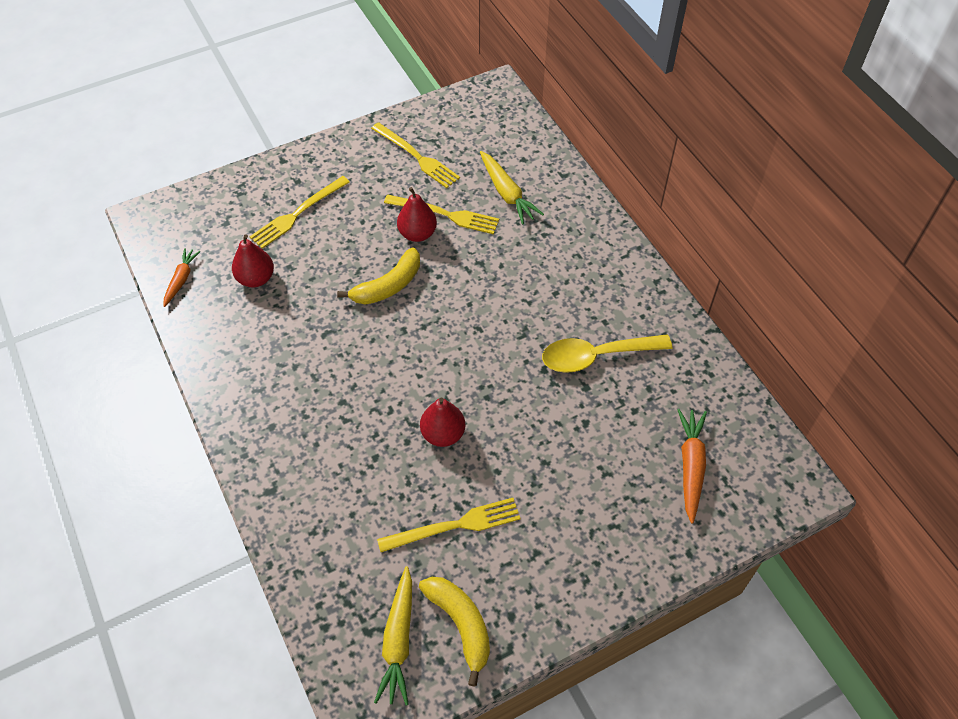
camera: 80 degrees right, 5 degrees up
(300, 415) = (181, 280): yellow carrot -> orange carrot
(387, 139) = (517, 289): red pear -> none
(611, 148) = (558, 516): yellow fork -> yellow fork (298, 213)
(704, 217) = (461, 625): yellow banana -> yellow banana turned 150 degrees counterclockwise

_ _ _ _ _

▶ [ASSIGNMENT] Whenever the word "degrees" turns up in a line of the listing above, copy the line.

▶ [SOLUTION]
camera: 80 degrees right, 5 degrees up
(704, 217) = (461, 625): yellow banana -> yellow banana turned 150 degrees counterclockwise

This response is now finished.